[Data entries]

* * * * * * *

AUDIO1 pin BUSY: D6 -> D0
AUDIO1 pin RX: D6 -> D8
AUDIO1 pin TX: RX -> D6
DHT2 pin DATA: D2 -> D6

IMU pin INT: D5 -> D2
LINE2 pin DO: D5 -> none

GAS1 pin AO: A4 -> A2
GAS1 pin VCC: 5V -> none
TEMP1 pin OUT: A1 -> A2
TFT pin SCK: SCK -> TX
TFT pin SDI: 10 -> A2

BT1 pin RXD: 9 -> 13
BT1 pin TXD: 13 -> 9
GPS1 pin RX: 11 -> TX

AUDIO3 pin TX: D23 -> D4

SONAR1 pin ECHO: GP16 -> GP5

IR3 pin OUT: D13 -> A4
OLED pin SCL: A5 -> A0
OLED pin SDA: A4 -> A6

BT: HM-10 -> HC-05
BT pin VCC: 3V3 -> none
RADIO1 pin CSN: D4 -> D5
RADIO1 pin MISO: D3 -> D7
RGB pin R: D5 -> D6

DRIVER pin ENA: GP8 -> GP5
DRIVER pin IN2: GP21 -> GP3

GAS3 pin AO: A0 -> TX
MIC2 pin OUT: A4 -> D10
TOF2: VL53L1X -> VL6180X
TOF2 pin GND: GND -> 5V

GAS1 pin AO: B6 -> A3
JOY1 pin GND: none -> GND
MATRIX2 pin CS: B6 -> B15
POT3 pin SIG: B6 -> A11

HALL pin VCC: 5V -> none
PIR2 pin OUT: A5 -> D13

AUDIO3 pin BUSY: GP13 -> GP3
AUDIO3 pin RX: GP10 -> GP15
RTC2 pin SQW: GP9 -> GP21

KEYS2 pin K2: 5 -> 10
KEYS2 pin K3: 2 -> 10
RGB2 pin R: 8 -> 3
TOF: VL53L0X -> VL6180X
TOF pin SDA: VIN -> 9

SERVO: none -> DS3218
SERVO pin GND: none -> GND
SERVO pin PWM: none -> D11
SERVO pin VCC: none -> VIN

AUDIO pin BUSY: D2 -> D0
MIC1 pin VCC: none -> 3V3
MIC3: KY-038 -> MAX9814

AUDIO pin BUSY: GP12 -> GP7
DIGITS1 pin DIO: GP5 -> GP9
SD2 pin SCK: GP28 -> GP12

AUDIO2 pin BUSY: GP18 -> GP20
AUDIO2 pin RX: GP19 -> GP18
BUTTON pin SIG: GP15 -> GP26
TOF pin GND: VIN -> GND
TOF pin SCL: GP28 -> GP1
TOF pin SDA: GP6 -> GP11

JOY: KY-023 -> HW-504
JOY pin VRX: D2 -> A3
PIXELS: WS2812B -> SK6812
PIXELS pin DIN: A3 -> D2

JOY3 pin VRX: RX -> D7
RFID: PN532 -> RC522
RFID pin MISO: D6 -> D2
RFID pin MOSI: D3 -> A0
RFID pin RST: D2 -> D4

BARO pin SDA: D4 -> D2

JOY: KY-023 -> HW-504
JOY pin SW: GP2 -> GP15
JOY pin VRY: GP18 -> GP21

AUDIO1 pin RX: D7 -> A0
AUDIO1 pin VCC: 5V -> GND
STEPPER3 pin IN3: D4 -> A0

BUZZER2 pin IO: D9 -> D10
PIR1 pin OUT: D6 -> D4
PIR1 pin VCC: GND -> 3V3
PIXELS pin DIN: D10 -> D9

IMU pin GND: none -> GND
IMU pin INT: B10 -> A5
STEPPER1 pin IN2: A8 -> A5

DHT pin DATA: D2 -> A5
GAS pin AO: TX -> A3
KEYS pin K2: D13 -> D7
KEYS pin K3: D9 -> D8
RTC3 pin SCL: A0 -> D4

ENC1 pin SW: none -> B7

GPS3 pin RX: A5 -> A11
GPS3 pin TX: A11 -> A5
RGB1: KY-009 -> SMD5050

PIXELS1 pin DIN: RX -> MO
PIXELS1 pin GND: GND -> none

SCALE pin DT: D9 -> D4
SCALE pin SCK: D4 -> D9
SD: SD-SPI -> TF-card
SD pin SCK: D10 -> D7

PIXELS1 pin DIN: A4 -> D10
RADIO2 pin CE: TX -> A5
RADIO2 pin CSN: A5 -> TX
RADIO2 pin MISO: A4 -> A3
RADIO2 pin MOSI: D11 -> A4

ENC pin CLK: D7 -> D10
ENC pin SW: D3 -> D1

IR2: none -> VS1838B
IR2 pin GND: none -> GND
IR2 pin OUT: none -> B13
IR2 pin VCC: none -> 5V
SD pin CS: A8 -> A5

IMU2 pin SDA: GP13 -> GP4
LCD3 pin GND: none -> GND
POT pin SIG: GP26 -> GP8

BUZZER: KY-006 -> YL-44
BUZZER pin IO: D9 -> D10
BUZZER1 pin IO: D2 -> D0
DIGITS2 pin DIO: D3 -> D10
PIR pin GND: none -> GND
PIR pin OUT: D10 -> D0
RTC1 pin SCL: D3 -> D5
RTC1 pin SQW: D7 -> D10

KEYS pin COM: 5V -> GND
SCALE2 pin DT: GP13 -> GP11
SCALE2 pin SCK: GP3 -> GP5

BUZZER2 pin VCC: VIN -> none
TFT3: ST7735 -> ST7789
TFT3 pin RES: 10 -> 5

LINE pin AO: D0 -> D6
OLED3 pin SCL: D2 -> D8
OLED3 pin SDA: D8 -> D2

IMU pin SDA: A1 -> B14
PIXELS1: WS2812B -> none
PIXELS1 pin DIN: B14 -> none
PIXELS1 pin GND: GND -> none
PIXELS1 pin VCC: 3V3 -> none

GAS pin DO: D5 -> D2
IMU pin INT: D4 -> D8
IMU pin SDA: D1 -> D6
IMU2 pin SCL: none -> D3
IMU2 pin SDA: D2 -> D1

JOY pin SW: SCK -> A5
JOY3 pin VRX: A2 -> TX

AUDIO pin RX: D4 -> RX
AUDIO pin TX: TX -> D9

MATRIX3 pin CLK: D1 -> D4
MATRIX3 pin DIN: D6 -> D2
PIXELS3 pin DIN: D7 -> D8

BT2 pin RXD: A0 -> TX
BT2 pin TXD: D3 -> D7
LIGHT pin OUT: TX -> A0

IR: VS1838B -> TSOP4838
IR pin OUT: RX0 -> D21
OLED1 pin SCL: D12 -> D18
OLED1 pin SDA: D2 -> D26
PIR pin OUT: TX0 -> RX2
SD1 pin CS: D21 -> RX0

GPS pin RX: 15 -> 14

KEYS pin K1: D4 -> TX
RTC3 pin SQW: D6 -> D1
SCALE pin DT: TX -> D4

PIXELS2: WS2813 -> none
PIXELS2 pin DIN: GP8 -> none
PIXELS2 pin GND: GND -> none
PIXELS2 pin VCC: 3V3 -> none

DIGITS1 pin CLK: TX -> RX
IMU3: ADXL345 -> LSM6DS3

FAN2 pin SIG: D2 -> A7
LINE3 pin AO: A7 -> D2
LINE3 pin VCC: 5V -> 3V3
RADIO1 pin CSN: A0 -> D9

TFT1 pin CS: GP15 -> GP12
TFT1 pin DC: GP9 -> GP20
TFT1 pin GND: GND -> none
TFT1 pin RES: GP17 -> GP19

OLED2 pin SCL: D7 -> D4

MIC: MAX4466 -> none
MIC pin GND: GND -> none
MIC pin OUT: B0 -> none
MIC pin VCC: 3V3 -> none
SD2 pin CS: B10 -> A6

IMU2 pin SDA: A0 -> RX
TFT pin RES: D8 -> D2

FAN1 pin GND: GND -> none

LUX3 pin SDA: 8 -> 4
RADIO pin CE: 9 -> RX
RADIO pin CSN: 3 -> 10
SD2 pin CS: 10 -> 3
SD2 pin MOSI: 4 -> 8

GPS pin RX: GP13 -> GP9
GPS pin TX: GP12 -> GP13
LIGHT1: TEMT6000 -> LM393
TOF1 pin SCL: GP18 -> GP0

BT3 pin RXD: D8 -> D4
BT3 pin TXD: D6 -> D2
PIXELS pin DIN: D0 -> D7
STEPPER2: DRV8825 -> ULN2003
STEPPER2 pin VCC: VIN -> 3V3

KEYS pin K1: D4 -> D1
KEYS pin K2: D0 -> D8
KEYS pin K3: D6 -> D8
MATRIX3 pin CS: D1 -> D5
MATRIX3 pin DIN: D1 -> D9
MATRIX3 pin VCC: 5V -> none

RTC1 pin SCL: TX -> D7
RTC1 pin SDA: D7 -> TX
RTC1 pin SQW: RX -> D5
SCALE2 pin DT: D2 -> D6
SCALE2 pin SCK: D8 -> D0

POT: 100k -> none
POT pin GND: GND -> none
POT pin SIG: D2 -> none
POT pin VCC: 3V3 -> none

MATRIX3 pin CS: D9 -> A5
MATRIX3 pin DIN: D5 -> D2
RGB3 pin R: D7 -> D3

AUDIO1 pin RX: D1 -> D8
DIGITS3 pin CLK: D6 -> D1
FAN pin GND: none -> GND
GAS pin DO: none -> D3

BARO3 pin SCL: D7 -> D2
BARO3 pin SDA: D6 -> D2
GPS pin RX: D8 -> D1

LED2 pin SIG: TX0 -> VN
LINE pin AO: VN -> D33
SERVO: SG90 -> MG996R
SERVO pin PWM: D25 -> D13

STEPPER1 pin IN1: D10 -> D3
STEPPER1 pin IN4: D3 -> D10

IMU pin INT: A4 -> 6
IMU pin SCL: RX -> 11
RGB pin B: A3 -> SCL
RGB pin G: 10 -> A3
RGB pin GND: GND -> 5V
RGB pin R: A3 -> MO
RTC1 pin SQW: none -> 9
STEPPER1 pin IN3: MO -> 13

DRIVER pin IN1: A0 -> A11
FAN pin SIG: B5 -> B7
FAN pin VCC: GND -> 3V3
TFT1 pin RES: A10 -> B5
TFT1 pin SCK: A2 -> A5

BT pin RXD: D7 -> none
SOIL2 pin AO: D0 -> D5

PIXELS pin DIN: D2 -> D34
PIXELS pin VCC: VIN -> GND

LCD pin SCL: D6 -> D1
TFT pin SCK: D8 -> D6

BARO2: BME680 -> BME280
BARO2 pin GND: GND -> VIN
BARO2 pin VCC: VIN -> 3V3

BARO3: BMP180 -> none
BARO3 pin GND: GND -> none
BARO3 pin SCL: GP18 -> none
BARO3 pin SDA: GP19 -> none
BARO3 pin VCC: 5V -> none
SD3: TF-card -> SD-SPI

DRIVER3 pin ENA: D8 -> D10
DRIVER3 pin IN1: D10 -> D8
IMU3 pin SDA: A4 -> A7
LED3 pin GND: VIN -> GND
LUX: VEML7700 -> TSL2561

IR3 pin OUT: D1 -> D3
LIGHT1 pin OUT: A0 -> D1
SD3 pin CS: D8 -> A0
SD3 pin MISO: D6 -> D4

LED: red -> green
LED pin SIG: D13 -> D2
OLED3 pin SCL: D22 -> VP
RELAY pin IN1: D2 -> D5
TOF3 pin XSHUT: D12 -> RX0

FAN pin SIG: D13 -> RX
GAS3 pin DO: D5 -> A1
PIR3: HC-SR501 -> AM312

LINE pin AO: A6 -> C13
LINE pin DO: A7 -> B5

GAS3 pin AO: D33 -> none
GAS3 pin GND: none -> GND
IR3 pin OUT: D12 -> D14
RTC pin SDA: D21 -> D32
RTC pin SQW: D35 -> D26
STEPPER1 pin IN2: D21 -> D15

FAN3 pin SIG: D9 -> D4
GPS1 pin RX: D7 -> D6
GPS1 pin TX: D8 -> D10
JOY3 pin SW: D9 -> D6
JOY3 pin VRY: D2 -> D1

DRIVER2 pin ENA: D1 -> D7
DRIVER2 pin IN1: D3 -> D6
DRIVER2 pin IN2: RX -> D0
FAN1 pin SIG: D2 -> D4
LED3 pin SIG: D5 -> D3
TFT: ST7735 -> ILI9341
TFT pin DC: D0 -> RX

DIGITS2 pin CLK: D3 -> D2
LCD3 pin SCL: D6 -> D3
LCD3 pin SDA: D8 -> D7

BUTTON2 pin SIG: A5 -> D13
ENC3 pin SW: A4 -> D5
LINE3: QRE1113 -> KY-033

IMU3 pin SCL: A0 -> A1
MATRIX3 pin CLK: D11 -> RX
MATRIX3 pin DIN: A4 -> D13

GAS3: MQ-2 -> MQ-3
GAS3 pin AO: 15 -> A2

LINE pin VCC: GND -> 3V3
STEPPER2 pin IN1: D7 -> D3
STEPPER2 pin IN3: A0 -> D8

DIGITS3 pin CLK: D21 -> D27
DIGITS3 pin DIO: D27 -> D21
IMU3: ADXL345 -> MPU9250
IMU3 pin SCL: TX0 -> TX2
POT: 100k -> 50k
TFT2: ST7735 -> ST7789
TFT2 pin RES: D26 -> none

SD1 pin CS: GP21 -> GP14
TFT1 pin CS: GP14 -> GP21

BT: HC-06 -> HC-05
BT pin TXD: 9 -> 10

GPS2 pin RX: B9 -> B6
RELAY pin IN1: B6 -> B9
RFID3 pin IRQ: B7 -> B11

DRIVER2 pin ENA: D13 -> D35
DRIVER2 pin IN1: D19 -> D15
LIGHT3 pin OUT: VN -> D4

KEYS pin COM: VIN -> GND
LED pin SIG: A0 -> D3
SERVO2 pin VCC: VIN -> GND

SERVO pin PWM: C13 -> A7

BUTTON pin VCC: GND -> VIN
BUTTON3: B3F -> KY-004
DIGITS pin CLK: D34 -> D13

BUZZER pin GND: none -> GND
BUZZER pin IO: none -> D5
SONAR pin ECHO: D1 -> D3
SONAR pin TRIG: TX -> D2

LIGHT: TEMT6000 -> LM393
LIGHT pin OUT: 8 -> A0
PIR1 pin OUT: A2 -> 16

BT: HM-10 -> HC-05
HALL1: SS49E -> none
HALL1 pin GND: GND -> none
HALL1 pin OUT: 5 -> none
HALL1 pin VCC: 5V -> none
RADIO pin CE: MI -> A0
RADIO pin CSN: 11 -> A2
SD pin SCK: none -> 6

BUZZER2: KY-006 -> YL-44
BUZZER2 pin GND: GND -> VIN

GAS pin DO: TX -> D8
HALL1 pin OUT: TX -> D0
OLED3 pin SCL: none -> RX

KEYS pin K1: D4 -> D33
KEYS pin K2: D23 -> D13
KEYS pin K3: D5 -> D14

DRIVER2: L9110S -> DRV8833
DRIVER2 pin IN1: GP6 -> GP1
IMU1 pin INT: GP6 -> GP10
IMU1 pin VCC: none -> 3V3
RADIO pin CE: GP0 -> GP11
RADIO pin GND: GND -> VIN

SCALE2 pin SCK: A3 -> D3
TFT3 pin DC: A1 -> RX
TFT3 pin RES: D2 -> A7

* * * * * * *

● **EXERCISE BRIEF**:
The expected answer is an exact copy of the lines above, beginning at the line with "IMU3 pin SDA: A4 -> A7" and ending at the line with "LCD3 pin SDA: D8 -> D7", with both ends in.

● **RESULT OF THIS TASK**:
IMU3 pin SDA: A4 -> A7
LED3 pin GND: VIN -> GND
LUX: VEML7700 -> TSL2561

IR3 pin OUT: D1 -> D3
LIGHT1 pin OUT: A0 -> D1
SD3 pin CS: D8 -> A0
SD3 pin MISO: D6 -> D4

LED: red -> green
LED pin SIG: D13 -> D2
OLED3 pin SCL: D22 -> VP
RELAY pin IN1: D2 -> D5
TOF3 pin XSHUT: D12 -> RX0

FAN pin SIG: D13 -> RX
GAS3 pin DO: D5 -> A1
PIR3: HC-SR501 -> AM312

LINE pin AO: A6 -> C13
LINE pin DO: A7 -> B5

GAS3 pin AO: D33 -> none
GAS3 pin GND: none -> GND
IR3 pin OUT: D12 -> D14
RTC pin SDA: D21 -> D32
RTC pin SQW: D35 -> D26
STEPPER1 pin IN2: D21 -> D15

FAN3 pin SIG: D9 -> D4
GPS1 pin RX: D7 -> D6
GPS1 pin TX: D8 -> D10
JOY3 pin SW: D9 -> D6
JOY3 pin VRY: D2 -> D1

DRIVER2 pin ENA: D1 -> D7
DRIVER2 pin IN1: D3 -> D6
DRIVER2 pin IN2: RX -> D0
FAN1 pin SIG: D2 -> D4
LED3 pin SIG: D5 -> D3
TFT: ST7735 -> ILI9341
TFT pin DC: D0 -> RX

DIGITS2 pin CLK: D3 -> D2
LCD3 pin SCL: D6 -> D3
LCD3 pin SDA: D8 -> D7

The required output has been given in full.